◆ Instructions to follow:
Search the material for the string "AUDIO" and copy each line where it occurs.

◆ Raw data:

───

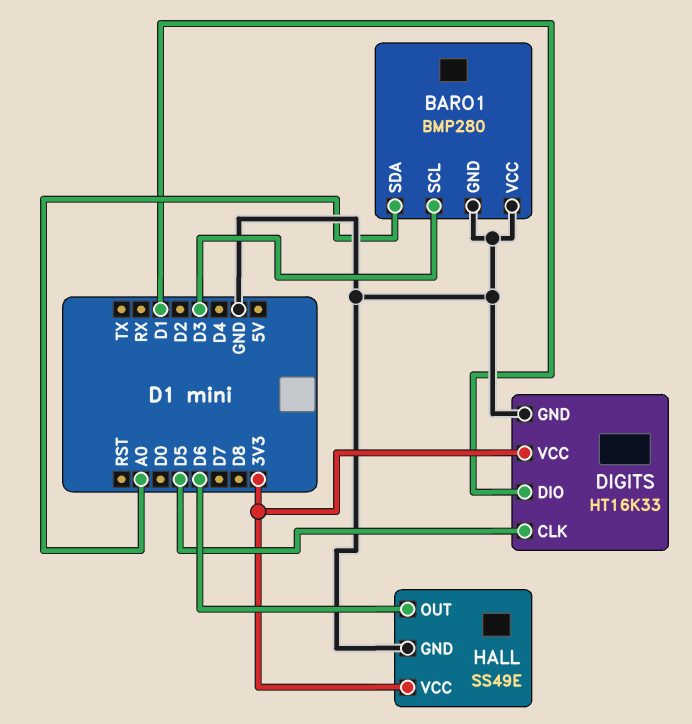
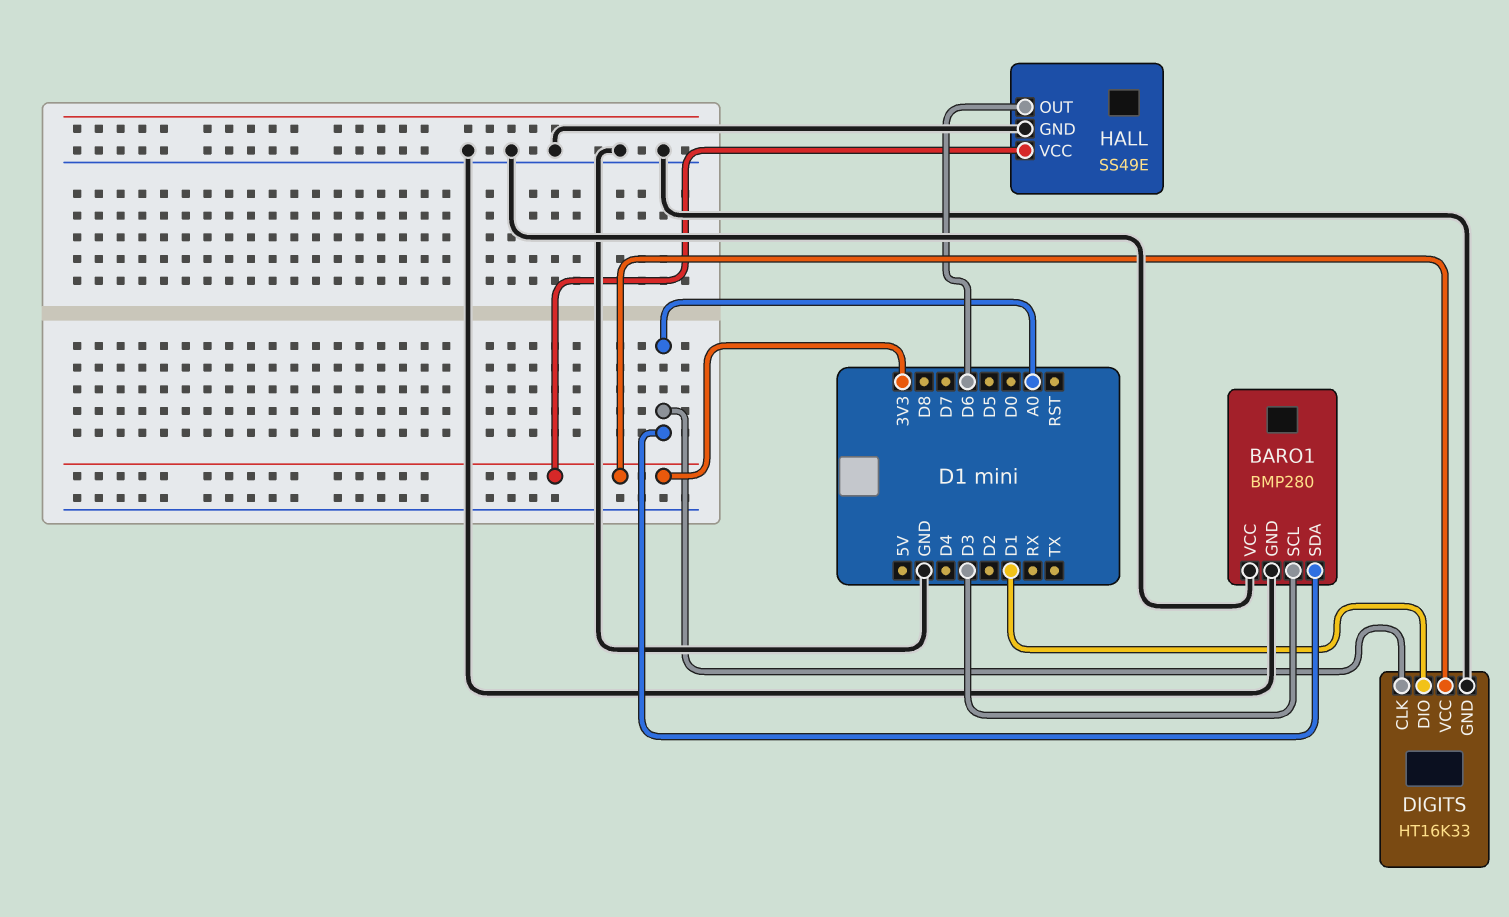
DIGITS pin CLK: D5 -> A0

───

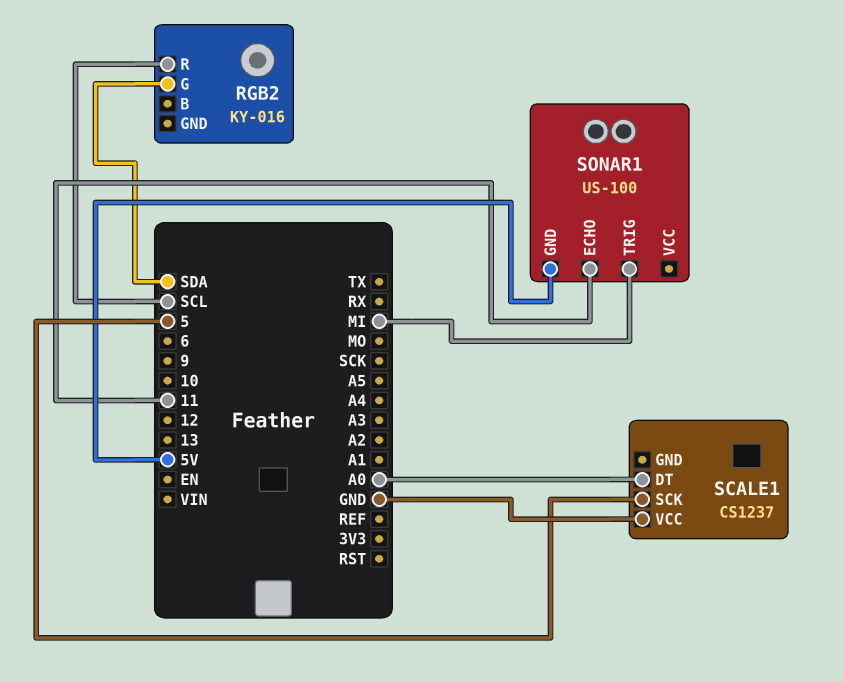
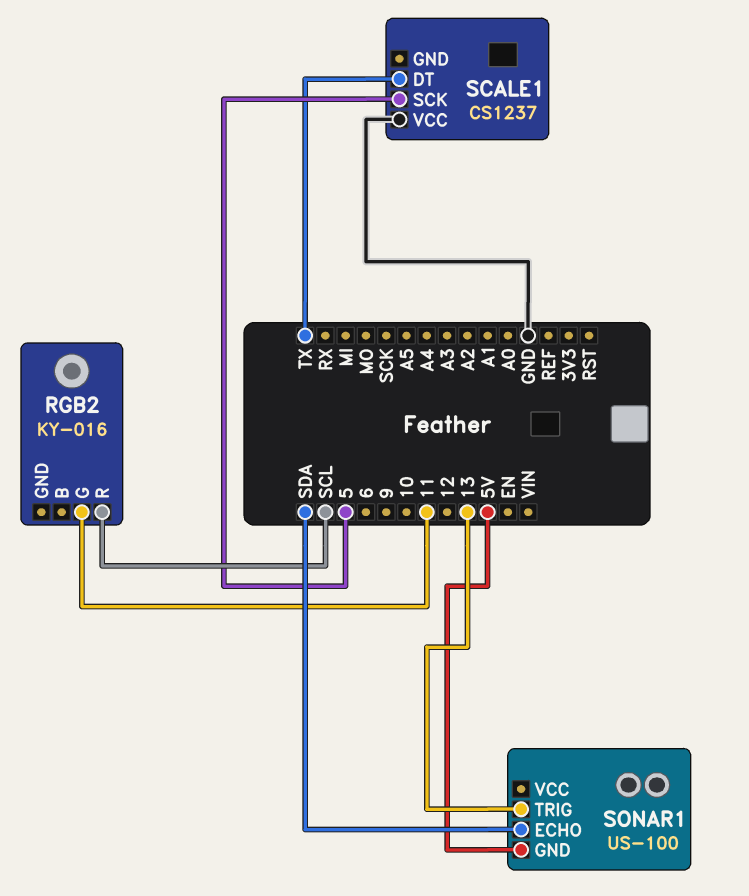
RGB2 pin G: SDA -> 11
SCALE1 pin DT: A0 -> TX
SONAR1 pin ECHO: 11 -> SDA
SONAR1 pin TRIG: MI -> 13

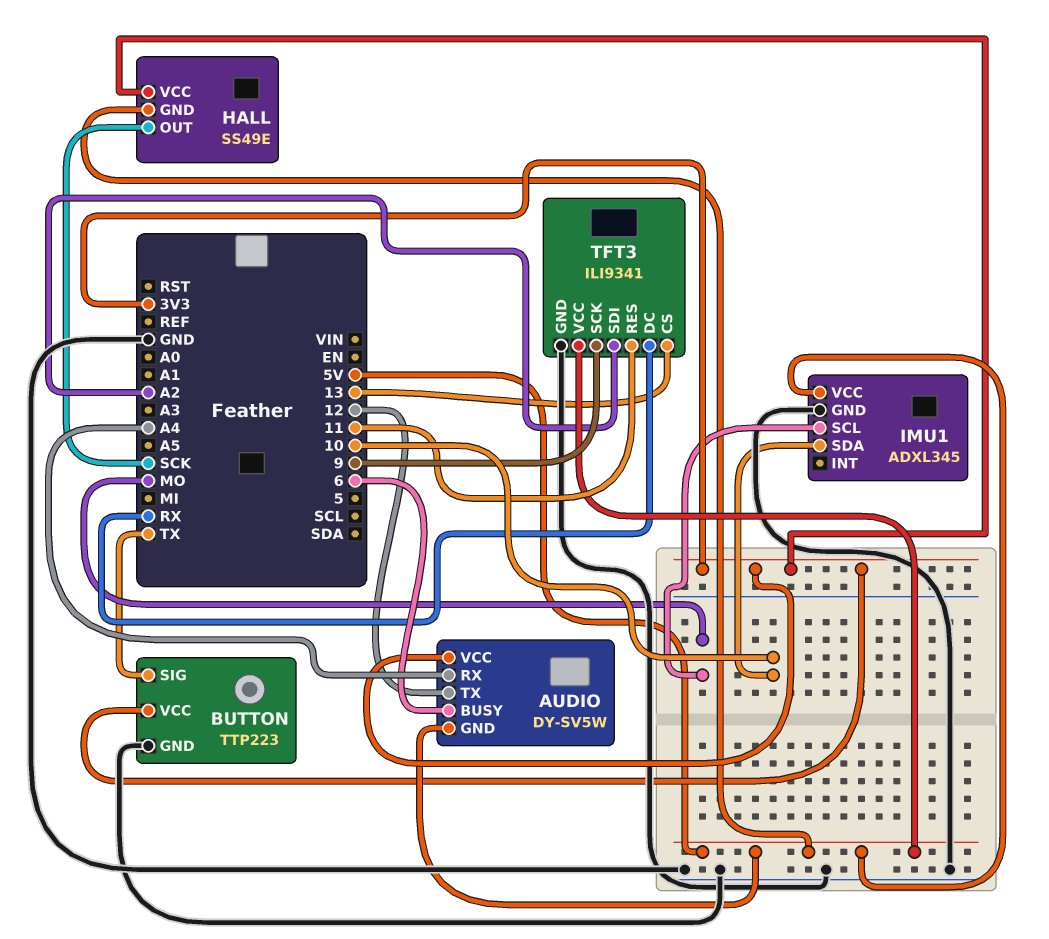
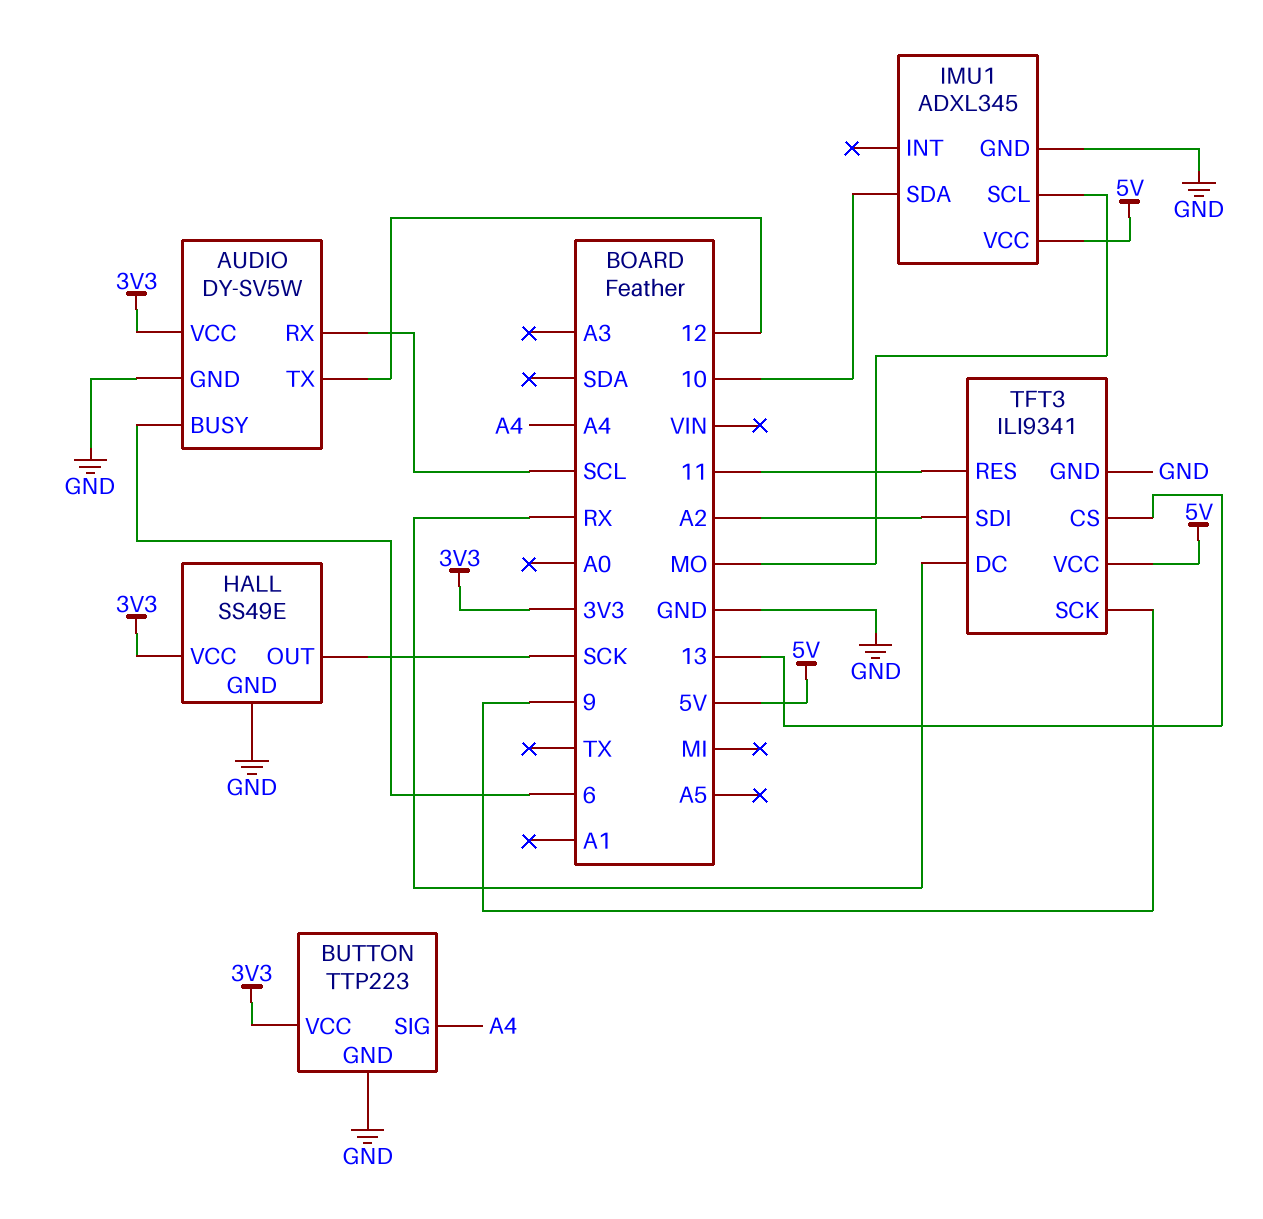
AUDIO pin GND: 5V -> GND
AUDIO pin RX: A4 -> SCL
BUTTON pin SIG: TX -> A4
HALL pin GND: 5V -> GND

───

◆ Written response:
AUDIO pin GND: 5V -> GND
AUDIO pin RX: A4 -> SCL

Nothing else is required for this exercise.